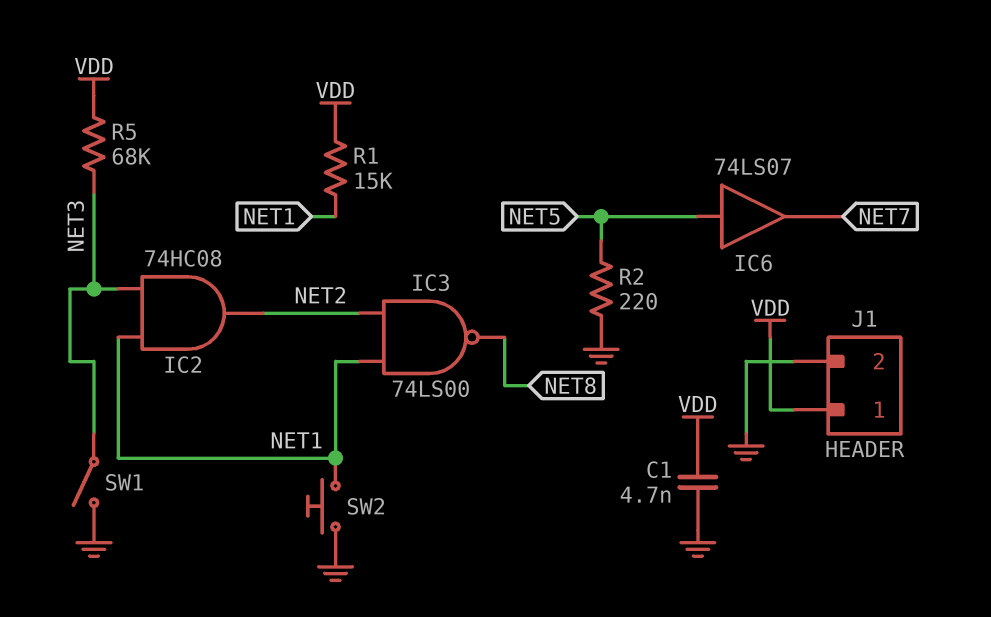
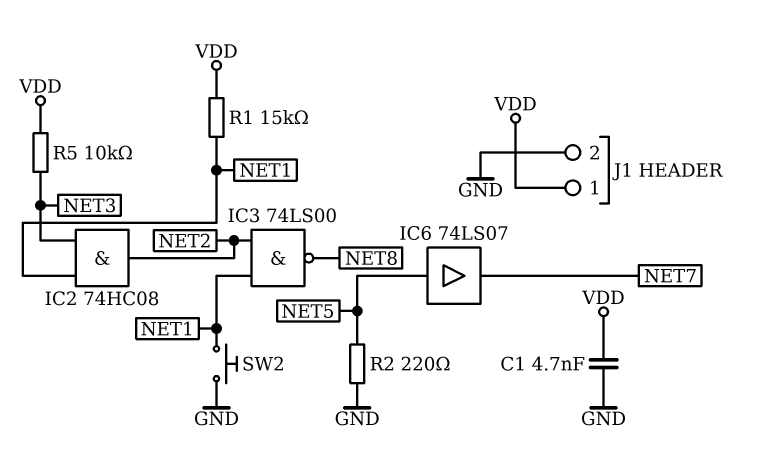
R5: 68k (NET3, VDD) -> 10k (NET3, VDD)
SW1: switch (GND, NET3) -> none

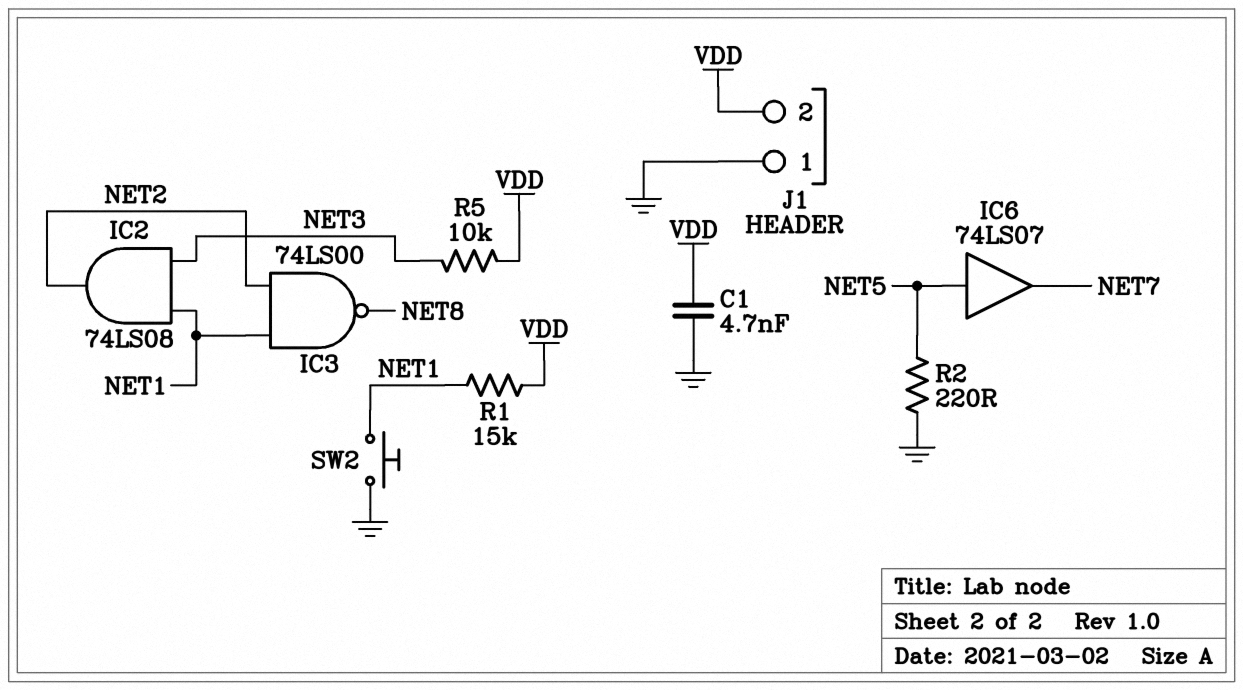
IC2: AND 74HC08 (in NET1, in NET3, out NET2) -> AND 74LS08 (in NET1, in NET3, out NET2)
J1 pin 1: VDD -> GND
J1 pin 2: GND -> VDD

* * *

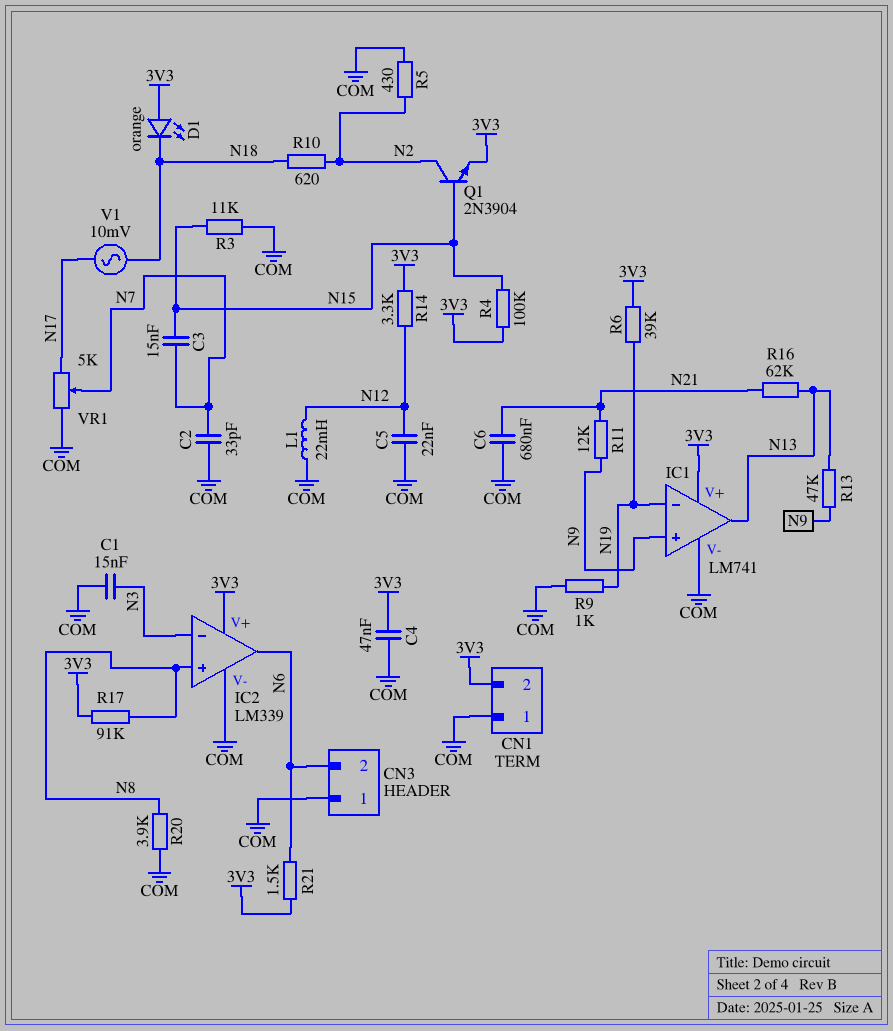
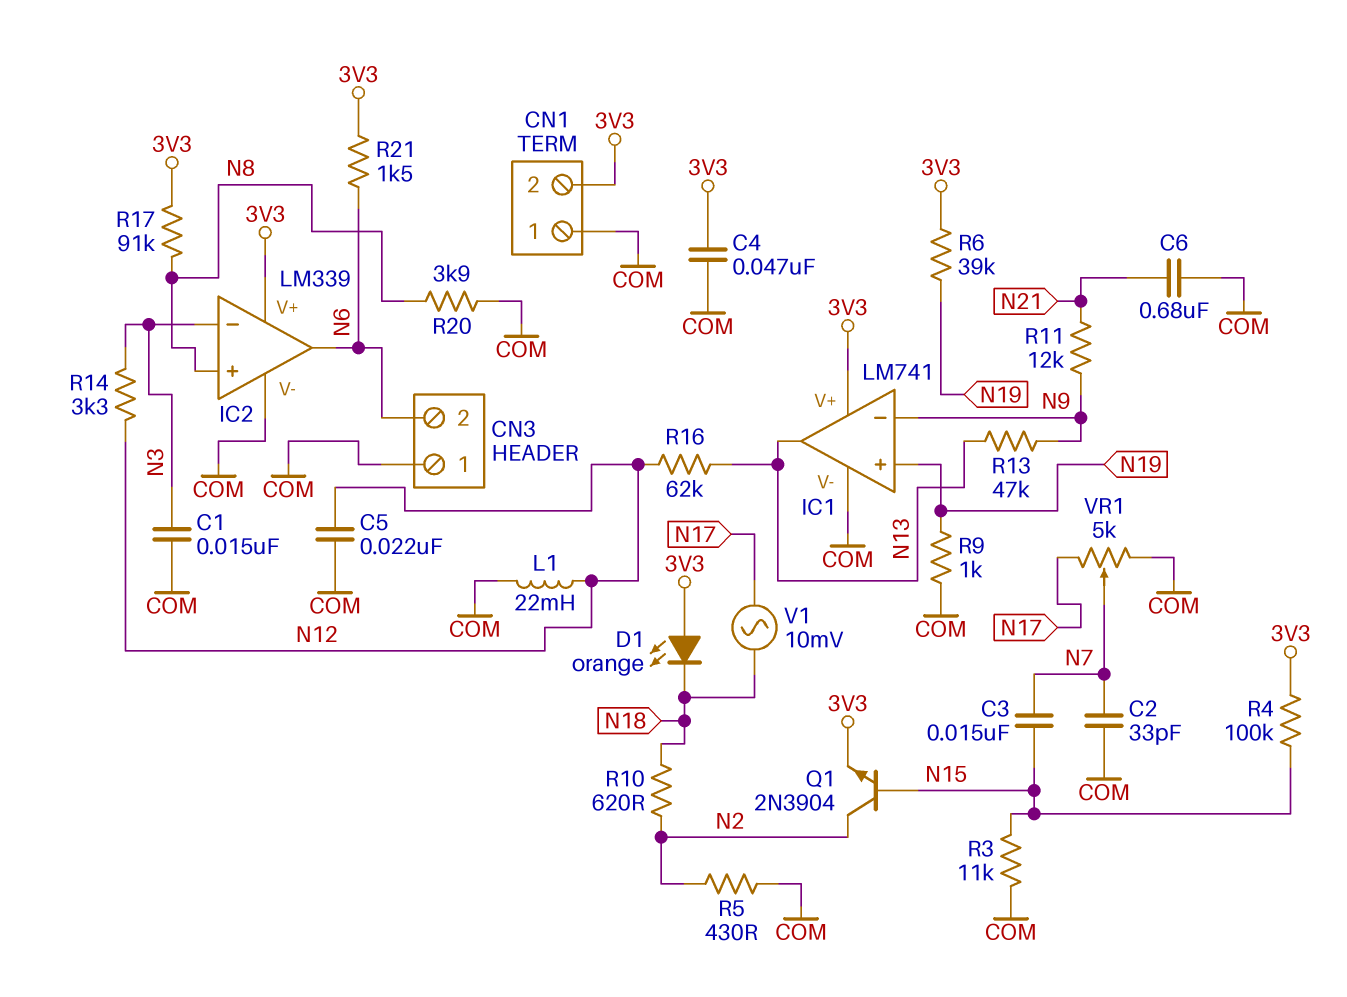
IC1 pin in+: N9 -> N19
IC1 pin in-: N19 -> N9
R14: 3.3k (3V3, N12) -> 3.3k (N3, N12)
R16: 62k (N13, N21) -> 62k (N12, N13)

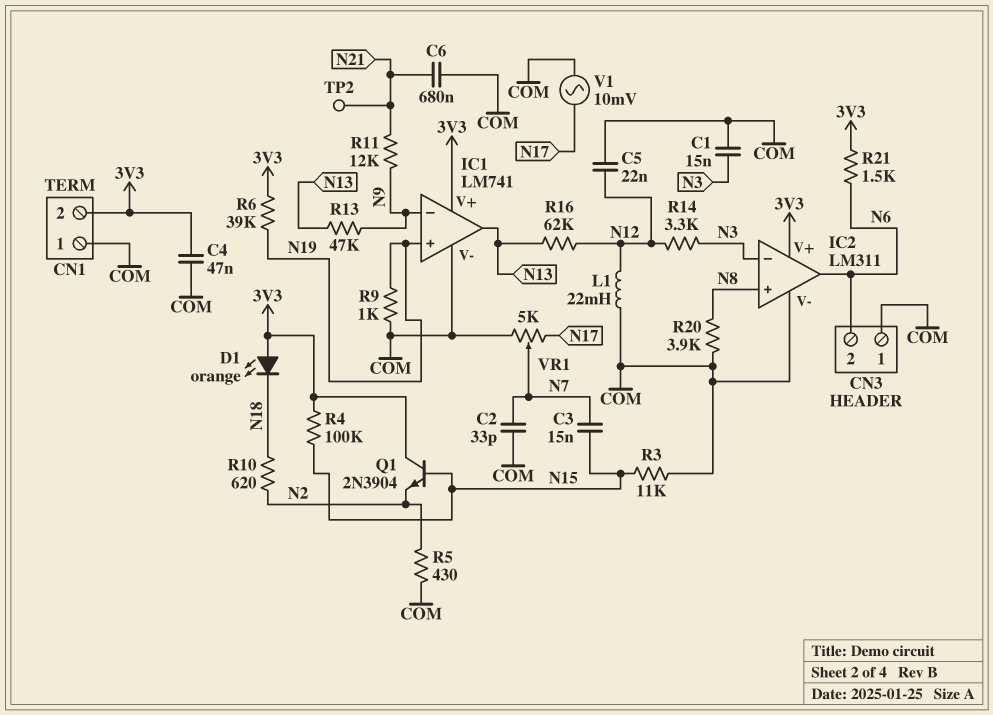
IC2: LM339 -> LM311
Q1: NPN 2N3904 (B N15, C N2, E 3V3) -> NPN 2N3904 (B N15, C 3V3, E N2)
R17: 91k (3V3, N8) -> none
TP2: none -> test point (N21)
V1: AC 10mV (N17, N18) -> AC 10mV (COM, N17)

• _ACTION ITEM_
Only lines holding "none" are wanted; copy all of them from the listing.

• _TASK ANSWER_
SW1: switch (GND, NET3) -> none
R17: 91k (3V3, N8) -> none
TP2: none -> test point (N21)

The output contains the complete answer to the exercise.